RECORDS SUPPLIED:
%%
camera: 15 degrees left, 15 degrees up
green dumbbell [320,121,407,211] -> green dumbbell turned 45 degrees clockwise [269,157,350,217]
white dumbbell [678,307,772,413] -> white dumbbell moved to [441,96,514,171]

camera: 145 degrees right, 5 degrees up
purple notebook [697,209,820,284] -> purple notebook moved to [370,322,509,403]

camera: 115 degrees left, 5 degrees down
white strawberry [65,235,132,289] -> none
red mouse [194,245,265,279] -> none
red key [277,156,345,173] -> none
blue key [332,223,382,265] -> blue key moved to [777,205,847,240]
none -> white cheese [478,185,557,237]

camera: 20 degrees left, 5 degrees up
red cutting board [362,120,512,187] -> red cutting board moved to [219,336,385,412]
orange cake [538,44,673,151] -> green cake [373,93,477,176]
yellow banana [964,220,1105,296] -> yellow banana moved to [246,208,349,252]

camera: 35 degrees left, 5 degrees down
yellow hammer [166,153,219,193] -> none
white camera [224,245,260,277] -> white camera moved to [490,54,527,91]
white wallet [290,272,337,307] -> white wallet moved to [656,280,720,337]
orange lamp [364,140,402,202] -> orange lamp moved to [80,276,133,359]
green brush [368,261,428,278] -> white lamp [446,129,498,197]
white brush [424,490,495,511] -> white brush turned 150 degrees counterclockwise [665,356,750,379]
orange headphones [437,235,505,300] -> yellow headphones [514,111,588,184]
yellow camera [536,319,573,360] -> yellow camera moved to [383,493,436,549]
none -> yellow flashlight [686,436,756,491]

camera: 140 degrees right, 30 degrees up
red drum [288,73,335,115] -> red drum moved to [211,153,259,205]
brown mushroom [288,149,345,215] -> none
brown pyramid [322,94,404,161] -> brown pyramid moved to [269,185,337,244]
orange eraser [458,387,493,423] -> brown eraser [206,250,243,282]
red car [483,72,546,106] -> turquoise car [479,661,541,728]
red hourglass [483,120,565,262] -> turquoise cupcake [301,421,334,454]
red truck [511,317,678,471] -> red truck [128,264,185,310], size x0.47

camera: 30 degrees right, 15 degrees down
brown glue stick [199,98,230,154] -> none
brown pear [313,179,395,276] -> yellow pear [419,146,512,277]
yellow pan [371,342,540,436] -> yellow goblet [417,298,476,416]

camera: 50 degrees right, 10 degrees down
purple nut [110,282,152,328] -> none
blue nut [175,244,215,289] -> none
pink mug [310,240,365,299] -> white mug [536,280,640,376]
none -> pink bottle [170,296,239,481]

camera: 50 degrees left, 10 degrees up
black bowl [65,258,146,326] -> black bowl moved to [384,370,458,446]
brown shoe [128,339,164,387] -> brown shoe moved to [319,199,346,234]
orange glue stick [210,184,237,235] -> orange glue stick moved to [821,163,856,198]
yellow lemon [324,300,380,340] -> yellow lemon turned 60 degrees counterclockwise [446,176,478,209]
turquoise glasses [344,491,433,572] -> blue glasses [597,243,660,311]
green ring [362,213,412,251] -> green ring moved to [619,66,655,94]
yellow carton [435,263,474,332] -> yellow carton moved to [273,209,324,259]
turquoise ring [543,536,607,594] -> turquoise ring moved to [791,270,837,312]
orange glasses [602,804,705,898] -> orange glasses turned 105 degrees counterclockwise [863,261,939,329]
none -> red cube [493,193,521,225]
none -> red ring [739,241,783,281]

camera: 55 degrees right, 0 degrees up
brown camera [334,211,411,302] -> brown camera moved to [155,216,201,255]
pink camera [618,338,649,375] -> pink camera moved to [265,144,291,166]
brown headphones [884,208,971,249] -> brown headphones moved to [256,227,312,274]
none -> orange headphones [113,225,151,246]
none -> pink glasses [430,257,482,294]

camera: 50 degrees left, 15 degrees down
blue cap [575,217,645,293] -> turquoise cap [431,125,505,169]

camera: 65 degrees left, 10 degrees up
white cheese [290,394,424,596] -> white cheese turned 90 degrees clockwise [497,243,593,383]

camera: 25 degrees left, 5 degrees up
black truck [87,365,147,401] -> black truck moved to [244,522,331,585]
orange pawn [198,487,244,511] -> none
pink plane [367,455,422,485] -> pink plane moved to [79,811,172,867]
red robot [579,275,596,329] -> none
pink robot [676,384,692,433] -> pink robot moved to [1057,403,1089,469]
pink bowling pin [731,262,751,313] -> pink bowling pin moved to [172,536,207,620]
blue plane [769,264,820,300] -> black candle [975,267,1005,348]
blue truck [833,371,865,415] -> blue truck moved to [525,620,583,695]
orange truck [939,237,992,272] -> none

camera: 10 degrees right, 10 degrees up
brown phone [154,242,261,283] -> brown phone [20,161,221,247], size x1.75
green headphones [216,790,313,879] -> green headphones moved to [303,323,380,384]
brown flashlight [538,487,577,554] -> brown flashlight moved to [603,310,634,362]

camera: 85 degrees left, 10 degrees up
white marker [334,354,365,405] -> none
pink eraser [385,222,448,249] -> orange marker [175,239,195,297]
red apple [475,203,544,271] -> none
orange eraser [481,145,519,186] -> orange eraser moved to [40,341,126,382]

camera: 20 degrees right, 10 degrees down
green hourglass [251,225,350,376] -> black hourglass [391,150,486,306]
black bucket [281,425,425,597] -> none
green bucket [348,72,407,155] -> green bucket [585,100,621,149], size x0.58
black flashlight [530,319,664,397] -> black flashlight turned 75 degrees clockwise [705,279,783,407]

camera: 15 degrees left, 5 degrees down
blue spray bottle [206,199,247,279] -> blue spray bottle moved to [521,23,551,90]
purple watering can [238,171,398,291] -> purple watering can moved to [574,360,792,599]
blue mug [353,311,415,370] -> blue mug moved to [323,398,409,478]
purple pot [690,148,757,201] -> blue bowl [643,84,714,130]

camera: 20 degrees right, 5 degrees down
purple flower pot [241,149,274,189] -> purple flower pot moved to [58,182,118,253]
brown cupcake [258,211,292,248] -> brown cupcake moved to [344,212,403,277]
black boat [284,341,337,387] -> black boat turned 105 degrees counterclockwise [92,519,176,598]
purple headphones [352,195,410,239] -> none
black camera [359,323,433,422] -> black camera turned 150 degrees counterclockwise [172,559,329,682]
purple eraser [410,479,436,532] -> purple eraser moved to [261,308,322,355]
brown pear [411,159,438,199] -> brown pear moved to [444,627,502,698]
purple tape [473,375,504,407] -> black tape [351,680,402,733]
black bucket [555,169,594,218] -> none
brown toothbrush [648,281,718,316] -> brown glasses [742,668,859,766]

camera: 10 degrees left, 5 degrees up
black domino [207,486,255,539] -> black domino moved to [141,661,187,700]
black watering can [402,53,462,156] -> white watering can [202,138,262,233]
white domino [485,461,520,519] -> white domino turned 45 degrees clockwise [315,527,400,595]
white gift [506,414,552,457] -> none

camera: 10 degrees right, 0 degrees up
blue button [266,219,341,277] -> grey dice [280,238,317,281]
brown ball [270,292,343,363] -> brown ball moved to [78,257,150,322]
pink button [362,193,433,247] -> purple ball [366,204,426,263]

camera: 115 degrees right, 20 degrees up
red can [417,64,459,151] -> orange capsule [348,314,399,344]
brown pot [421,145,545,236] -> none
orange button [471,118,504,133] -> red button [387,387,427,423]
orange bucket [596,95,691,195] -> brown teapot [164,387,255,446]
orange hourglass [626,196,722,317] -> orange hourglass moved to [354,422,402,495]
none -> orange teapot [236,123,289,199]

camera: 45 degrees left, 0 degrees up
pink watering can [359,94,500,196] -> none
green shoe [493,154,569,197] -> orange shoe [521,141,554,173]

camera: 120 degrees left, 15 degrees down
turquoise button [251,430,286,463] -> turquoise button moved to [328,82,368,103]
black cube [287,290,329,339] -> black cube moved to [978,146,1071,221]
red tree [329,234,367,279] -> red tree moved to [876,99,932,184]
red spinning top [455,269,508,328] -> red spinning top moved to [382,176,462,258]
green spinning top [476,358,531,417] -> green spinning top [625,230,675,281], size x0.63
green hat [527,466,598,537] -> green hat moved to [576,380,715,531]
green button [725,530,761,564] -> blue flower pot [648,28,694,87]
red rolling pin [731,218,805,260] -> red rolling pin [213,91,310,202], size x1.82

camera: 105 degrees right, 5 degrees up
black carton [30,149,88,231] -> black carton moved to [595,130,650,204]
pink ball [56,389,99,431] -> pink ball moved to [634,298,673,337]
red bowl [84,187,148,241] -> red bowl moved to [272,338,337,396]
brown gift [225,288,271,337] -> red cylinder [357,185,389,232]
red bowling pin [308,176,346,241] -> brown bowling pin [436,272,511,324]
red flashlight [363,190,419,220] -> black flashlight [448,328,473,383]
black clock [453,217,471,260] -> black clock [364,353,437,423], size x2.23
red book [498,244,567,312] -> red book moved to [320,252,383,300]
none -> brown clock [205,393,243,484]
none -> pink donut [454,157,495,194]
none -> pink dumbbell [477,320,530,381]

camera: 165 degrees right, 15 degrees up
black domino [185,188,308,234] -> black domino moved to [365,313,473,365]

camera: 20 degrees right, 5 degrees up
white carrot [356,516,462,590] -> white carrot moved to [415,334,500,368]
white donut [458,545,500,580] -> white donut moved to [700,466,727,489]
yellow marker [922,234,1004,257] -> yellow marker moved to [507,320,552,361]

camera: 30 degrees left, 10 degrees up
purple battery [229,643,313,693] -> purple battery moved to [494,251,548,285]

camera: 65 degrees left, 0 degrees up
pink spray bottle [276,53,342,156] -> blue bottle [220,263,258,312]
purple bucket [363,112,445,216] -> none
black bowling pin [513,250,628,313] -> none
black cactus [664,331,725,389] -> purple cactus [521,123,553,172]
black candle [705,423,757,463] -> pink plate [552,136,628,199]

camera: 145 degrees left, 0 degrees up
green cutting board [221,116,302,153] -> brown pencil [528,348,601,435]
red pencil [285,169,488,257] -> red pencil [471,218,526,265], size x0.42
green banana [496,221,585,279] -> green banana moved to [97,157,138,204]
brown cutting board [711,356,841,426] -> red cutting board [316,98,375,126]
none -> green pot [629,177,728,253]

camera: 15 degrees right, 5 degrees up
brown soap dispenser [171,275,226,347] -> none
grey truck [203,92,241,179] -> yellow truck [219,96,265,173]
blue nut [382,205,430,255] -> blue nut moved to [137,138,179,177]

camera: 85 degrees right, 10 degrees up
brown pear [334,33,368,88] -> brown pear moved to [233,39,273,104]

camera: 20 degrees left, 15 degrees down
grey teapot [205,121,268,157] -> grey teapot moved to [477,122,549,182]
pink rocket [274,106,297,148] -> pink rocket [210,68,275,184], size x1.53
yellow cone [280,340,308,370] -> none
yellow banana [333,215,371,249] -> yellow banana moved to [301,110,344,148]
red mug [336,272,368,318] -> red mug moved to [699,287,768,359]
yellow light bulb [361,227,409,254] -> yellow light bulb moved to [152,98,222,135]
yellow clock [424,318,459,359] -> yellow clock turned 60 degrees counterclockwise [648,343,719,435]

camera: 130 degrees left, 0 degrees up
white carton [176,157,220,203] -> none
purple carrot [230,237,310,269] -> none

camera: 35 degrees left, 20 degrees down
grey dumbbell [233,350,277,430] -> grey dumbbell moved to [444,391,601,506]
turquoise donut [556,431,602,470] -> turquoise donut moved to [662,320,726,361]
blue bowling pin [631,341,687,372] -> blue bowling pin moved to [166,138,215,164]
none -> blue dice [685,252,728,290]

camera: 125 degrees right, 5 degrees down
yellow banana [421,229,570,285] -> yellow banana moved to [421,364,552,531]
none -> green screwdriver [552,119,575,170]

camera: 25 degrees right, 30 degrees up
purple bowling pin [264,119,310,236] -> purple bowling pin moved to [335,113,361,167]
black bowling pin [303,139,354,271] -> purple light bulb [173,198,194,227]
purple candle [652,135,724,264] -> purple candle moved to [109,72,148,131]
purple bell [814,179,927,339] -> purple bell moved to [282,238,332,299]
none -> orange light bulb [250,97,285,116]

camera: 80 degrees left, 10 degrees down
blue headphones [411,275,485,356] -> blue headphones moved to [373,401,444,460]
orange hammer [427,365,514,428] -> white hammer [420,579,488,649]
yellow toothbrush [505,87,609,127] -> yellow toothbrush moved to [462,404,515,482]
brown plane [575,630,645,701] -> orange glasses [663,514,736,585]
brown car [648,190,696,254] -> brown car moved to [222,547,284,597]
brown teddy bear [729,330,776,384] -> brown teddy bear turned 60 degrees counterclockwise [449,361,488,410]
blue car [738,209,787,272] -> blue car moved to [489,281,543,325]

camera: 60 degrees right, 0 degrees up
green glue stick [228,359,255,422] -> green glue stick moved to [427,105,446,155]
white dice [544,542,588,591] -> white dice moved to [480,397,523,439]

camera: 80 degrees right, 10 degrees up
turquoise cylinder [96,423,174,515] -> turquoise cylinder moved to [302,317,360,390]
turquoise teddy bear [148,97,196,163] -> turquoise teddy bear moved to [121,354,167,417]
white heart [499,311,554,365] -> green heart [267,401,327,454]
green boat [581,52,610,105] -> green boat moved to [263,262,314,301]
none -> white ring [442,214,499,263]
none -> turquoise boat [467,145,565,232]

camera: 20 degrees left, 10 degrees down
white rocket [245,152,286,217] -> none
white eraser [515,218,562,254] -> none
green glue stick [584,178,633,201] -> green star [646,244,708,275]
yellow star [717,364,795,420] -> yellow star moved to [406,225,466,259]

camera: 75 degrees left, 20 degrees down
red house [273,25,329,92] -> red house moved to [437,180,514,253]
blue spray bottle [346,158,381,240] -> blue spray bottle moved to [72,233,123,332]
%%
EXERCISE: Find the line with "pink robot [676,384,692,433]" in the entries above. Retype it and each line after it, exactly, through the line with "black camera [359,323,433,422]", and stop there.

RESPONSE AREA:
pink robot [676,384,692,433] -> pink robot moved to [1057,403,1089,469]
pink bowling pin [731,262,751,313] -> pink bowling pin moved to [172,536,207,620]
blue plane [769,264,820,300] -> black candle [975,267,1005,348]
blue truck [833,371,865,415] -> blue truck moved to [525,620,583,695]
orange truck [939,237,992,272] -> none

camera: 10 degrees right, 10 degrees up
brown phone [154,242,261,283] -> brown phone [20,161,221,247], size x1.75
green headphones [216,790,313,879] -> green headphones moved to [303,323,380,384]
brown flashlight [538,487,577,554] -> brown flashlight moved to [603,310,634,362]

camera: 85 degrees left, 10 degrees up
white marker [334,354,365,405] -> none
pink eraser [385,222,448,249] -> orange marker [175,239,195,297]
red apple [475,203,544,271] -> none
orange eraser [481,145,519,186] -> orange eraser moved to [40,341,126,382]

camera: 20 degrees right, 10 degrees down
green hourglass [251,225,350,376] -> black hourglass [391,150,486,306]
black bucket [281,425,425,597] -> none
green bucket [348,72,407,155] -> green bucket [585,100,621,149], size x0.58
black flashlight [530,319,664,397] -> black flashlight turned 75 degrees clockwise [705,279,783,407]

camera: 15 degrees left, 5 degrees down
blue spray bottle [206,199,247,279] -> blue spray bottle moved to [521,23,551,90]
purple watering can [238,171,398,291] -> purple watering can moved to [574,360,792,599]
blue mug [353,311,415,370] -> blue mug moved to [323,398,409,478]
purple pot [690,148,757,201] -> blue bowl [643,84,714,130]

camera: 20 degrees right, 5 degrees down
purple flower pot [241,149,274,189] -> purple flower pot moved to [58,182,118,253]
brown cupcake [258,211,292,248] -> brown cupcake moved to [344,212,403,277]
black boat [284,341,337,387] -> black boat turned 105 degrees counterclockwise [92,519,176,598]
purple headphones [352,195,410,239] -> none
black camera [359,323,433,422] -> black camera turned 150 degrees counterclockwise [172,559,329,682]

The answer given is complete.